### What the task requires
Look below for the line with "none -> black brick C5 level 1", then repeat it and all lines after it, exactly, minus any pictures.

Source data
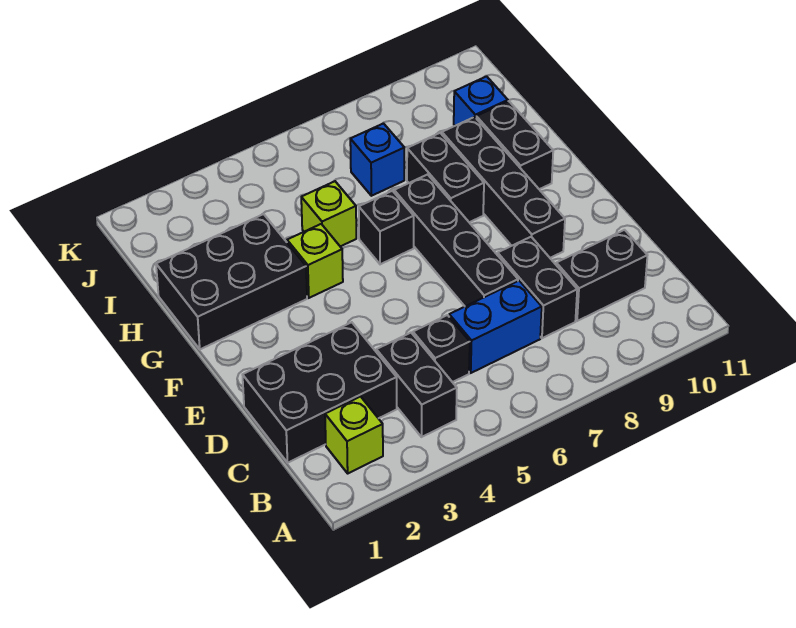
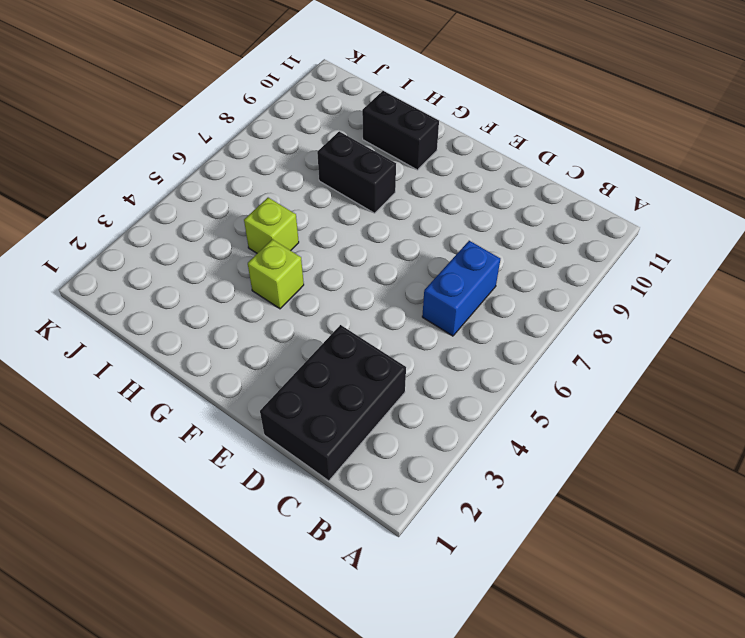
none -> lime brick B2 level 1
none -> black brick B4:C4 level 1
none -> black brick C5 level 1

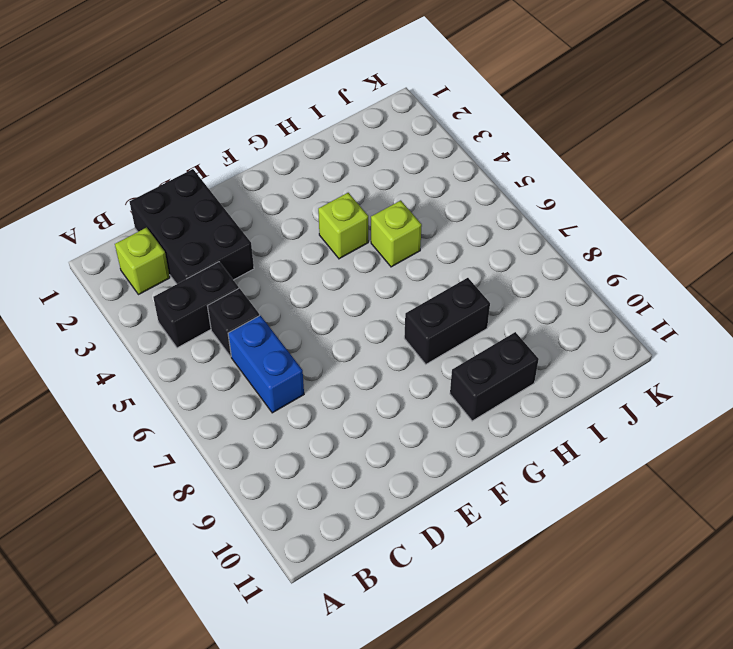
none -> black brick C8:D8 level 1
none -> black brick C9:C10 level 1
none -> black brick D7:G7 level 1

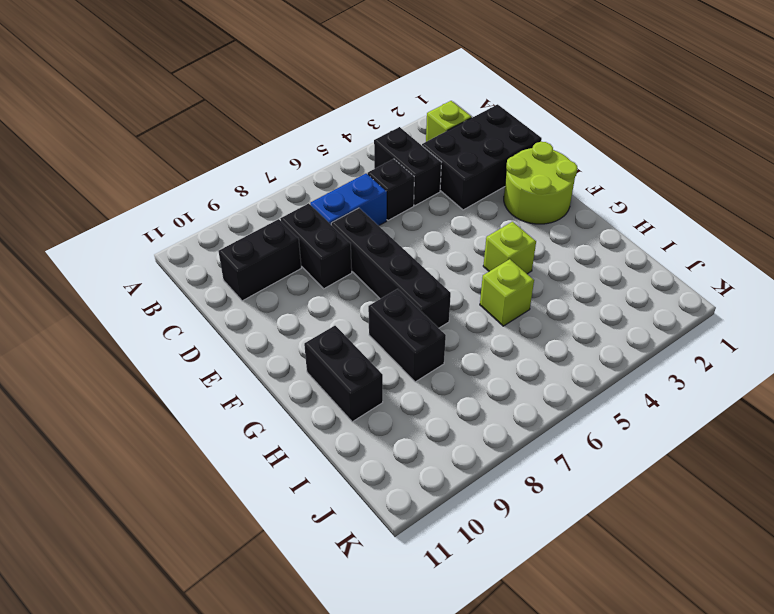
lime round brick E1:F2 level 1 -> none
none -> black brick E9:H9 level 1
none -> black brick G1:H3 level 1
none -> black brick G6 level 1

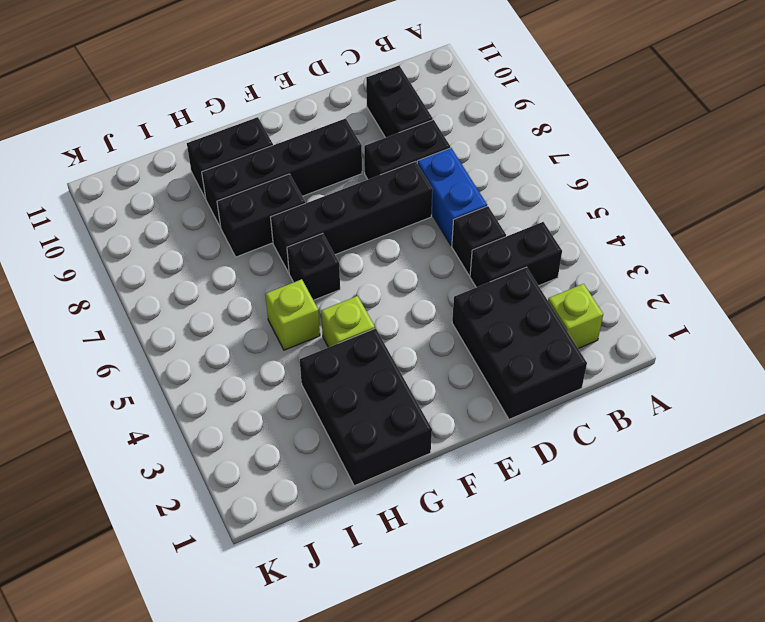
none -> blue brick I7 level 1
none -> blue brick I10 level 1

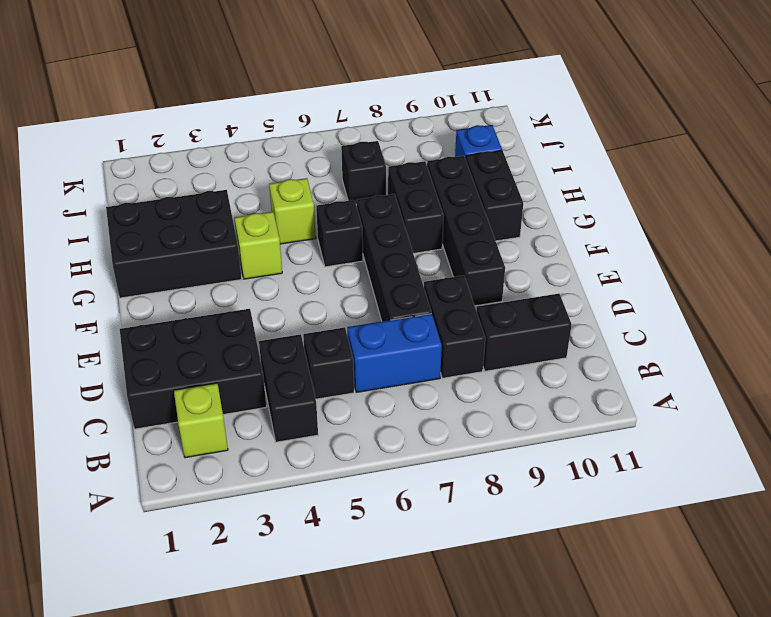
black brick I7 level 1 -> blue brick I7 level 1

### Response area
none -> black brick C5 level 1

none -> black brick C8:D8 level 1
none -> black brick C9:C10 level 1
none -> black brick D7:G7 level 1

lime round brick E1:F2 level 1 -> none
none -> black brick E9:H9 level 1
none -> black brick G1:H3 level 1
none -> black brick G6 level 1

none -> blue brick I7 level 1
none -> blue brick I10 level 1

black brick I7 level 1 -> blue brick I7 level 1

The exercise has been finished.